BRIEF = After locating the line containing "S2: switch (COM, SIG1) -> switch (COM, VA)", transcribe that line and all following lines exactly, stopping only at the end of the records.

PROVIDED DATA =
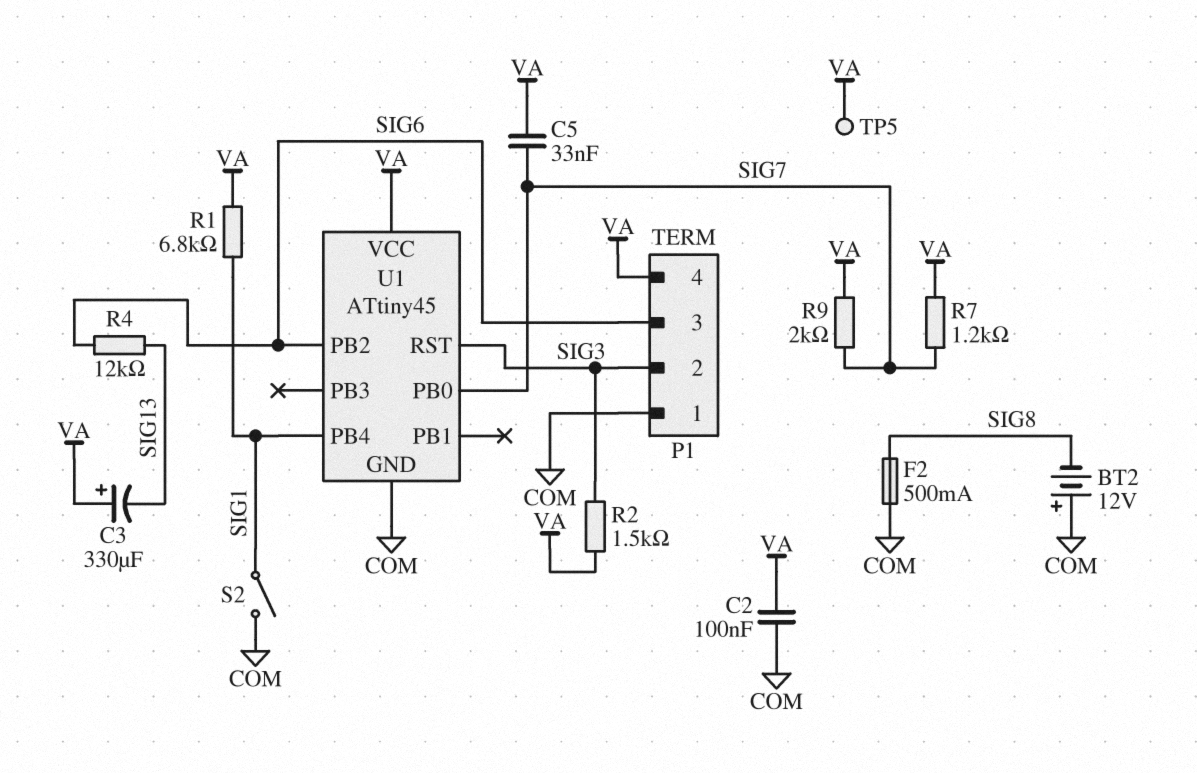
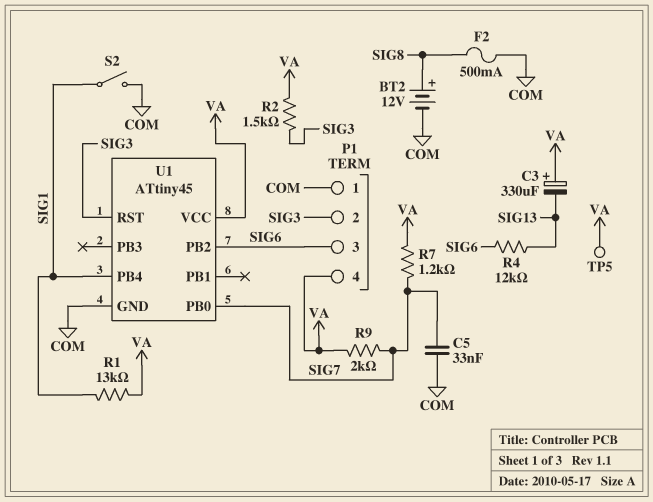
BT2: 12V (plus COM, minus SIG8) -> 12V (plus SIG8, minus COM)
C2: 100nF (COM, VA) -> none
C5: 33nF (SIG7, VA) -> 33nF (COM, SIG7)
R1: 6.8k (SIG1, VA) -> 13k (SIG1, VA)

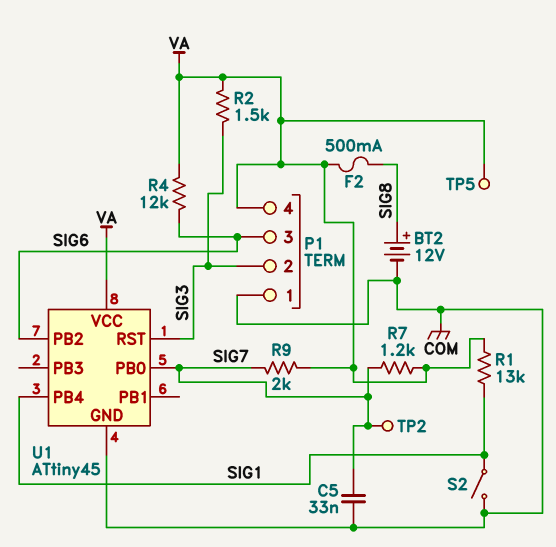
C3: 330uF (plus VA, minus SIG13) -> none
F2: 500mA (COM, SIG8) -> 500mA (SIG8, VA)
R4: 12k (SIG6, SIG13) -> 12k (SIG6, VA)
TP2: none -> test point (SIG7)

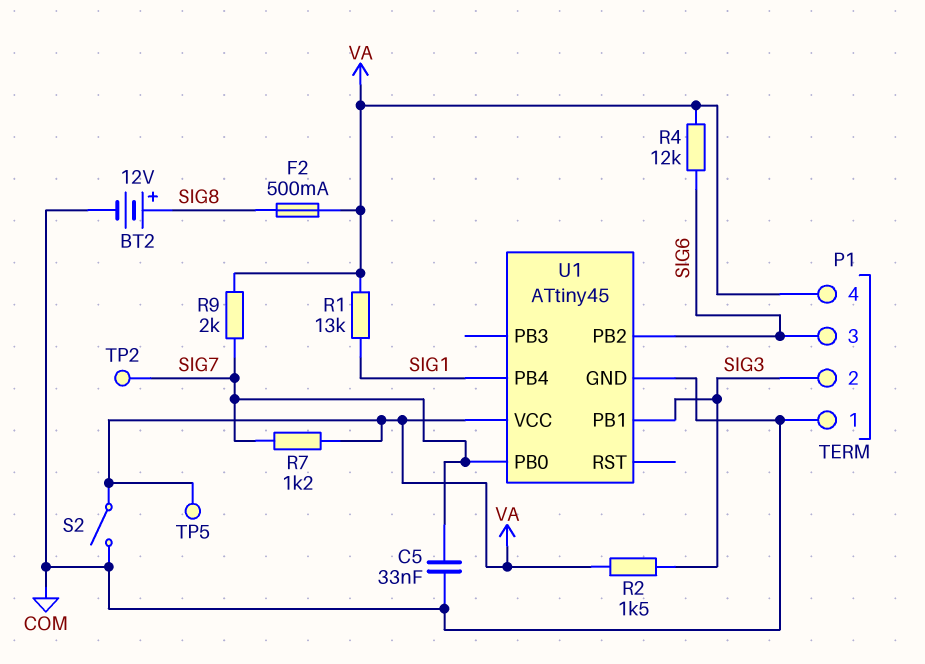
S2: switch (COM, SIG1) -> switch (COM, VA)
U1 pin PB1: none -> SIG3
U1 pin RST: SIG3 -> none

SOLUTION TO THE PROBLEM =
S2: switch (COM, SIG1) -> switch (COM, VA)
U1 pin PB1: none -> SIG3
U1 pin RST: SIG3 -> none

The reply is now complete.